**PROBLEM DETAILS**
Every line in the records below with the string "grey" is to be copied out.

**EXCERPTED DATA**
···

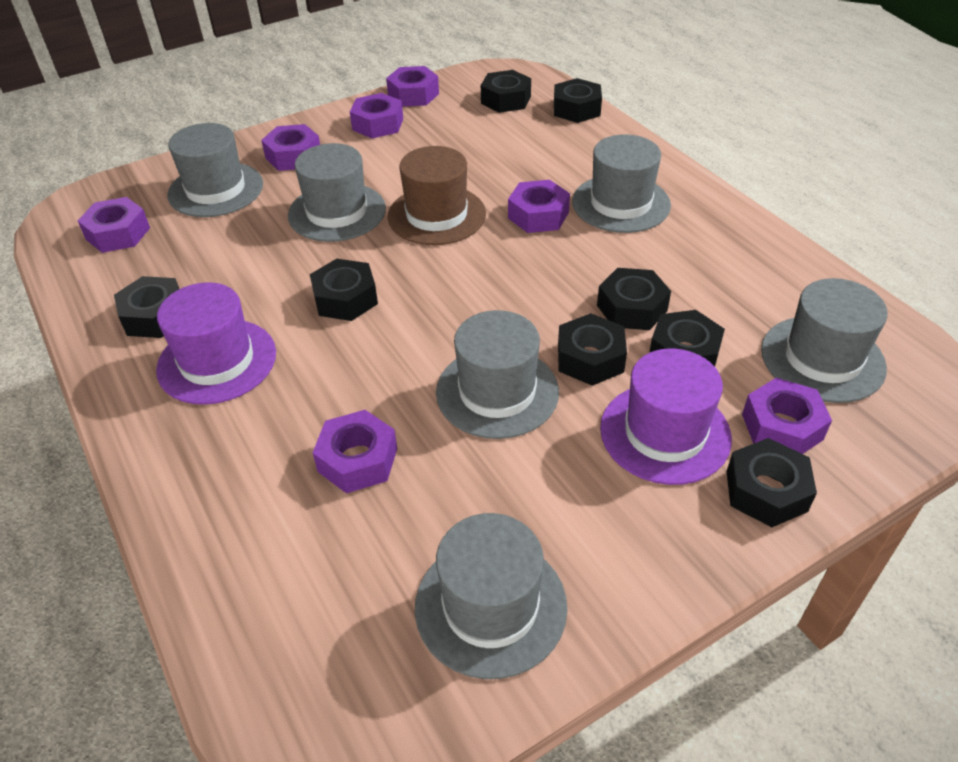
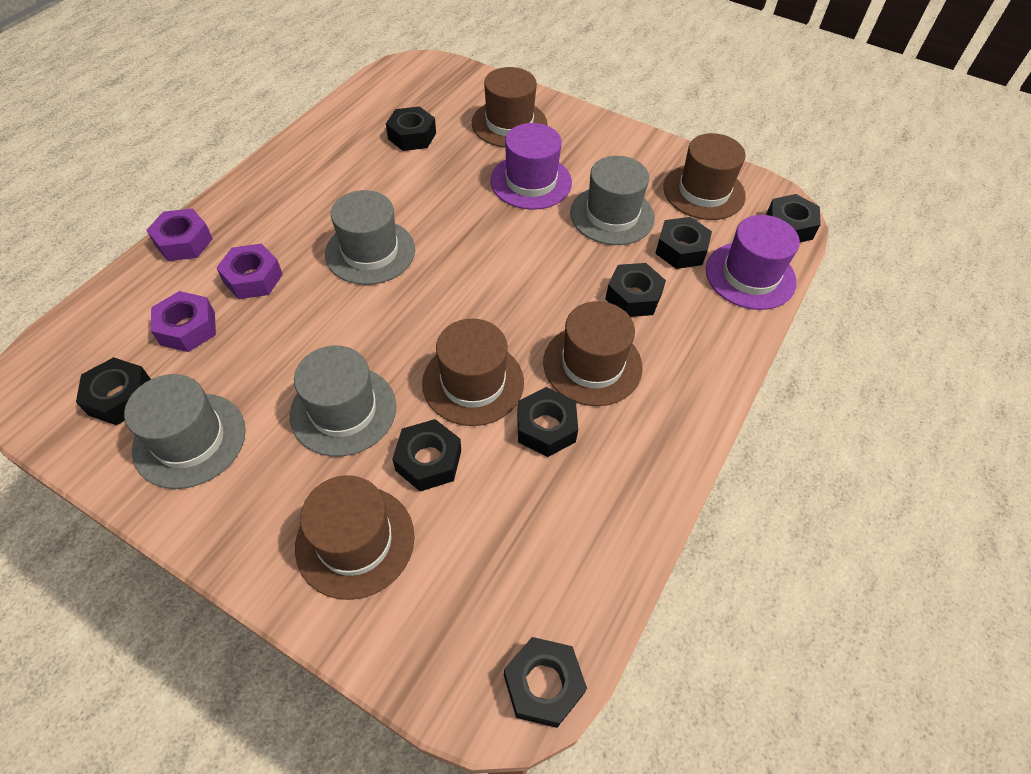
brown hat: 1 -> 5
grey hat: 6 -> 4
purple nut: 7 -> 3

···

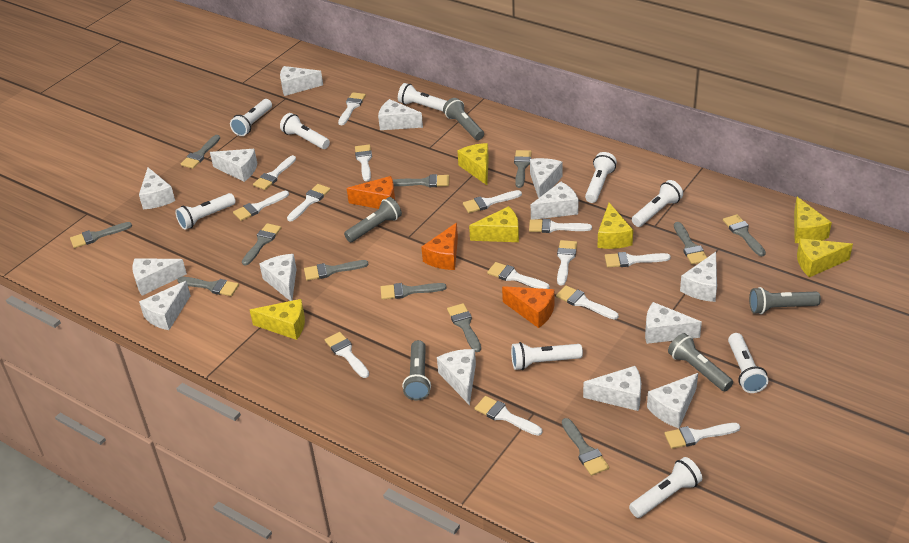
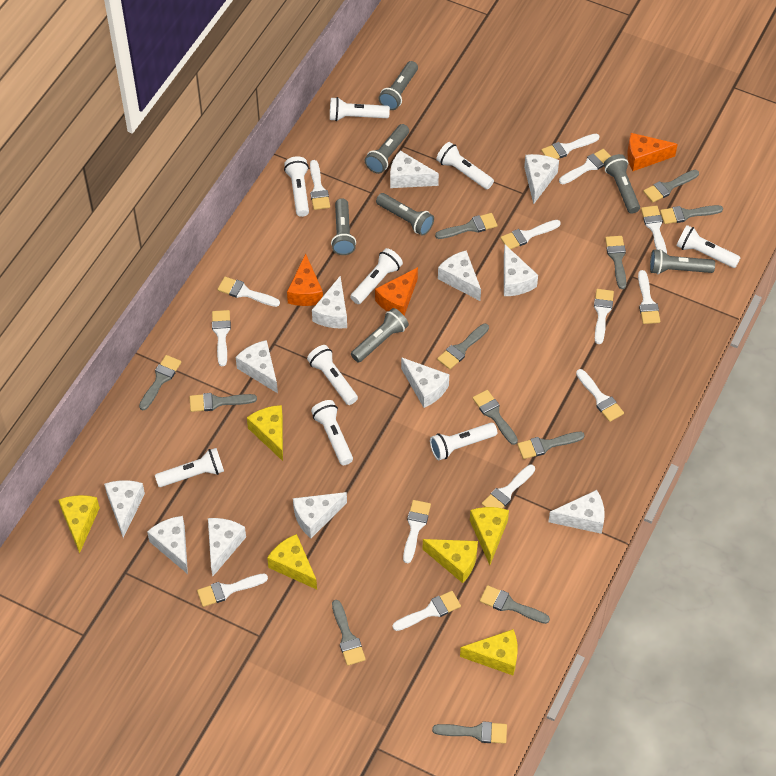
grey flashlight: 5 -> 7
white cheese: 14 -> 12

···

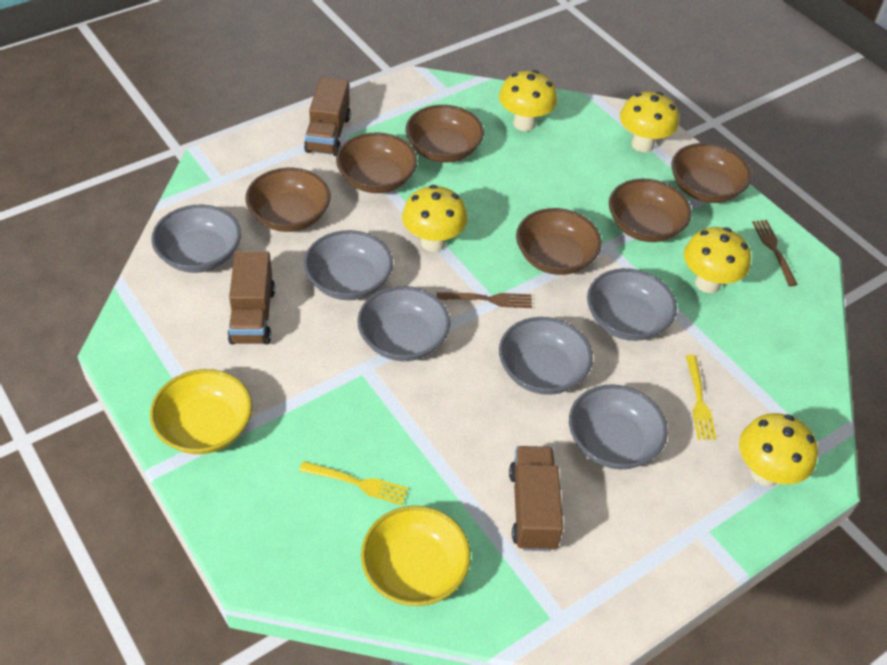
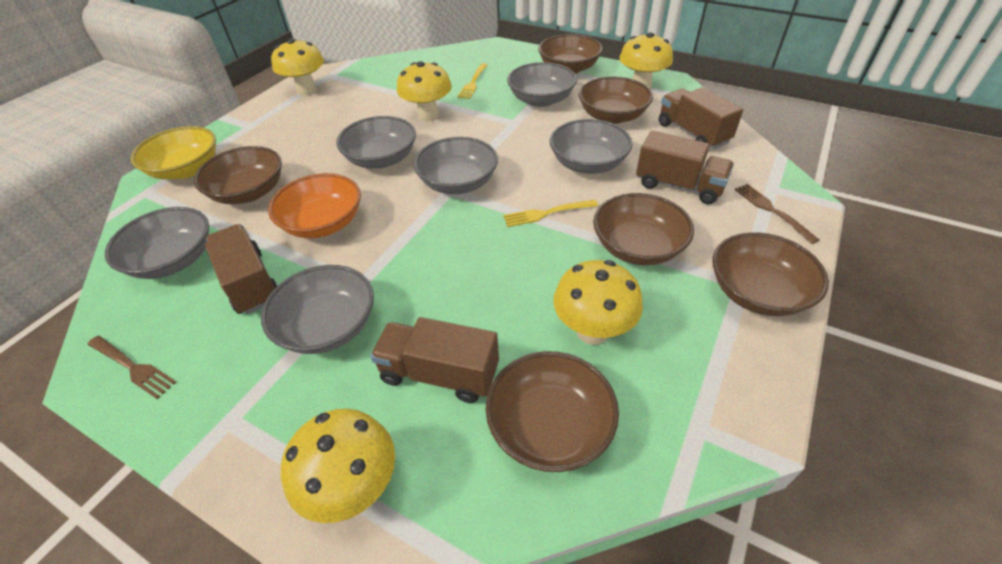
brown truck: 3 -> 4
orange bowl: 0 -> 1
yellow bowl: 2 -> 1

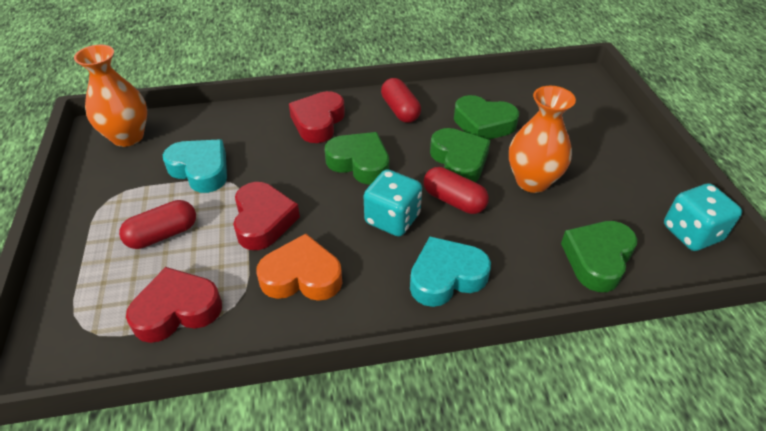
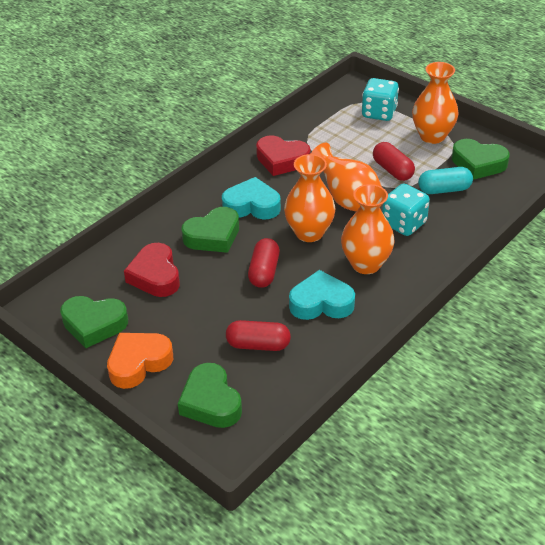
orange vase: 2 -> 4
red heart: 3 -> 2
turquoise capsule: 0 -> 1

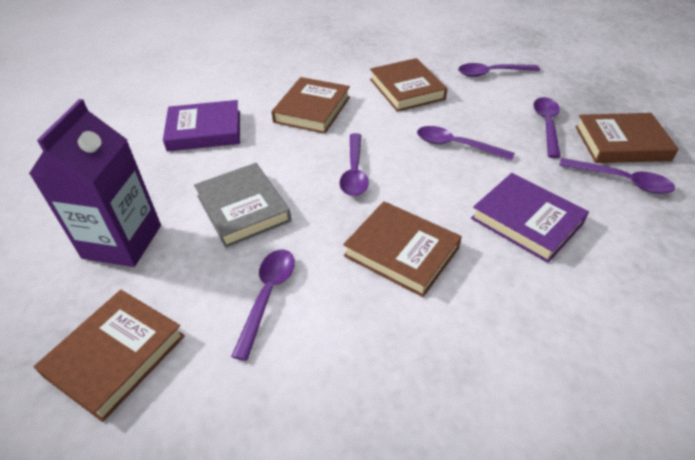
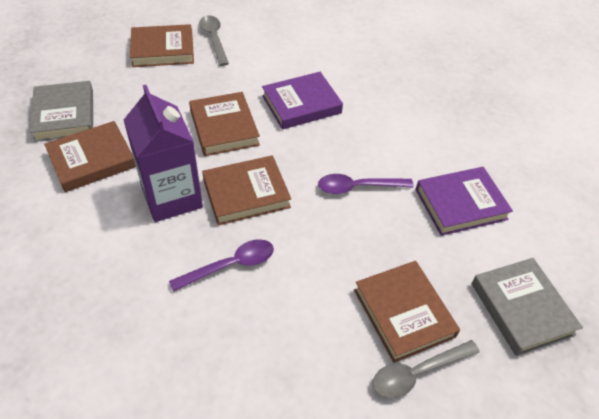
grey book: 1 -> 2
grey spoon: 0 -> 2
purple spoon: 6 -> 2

···

**EXERCISE OUTPUT**
grey hat: 6 -> 4
grey flashlight: 5 -> 7
grey book: 1 -> 2
grey spoon: 0 -> 2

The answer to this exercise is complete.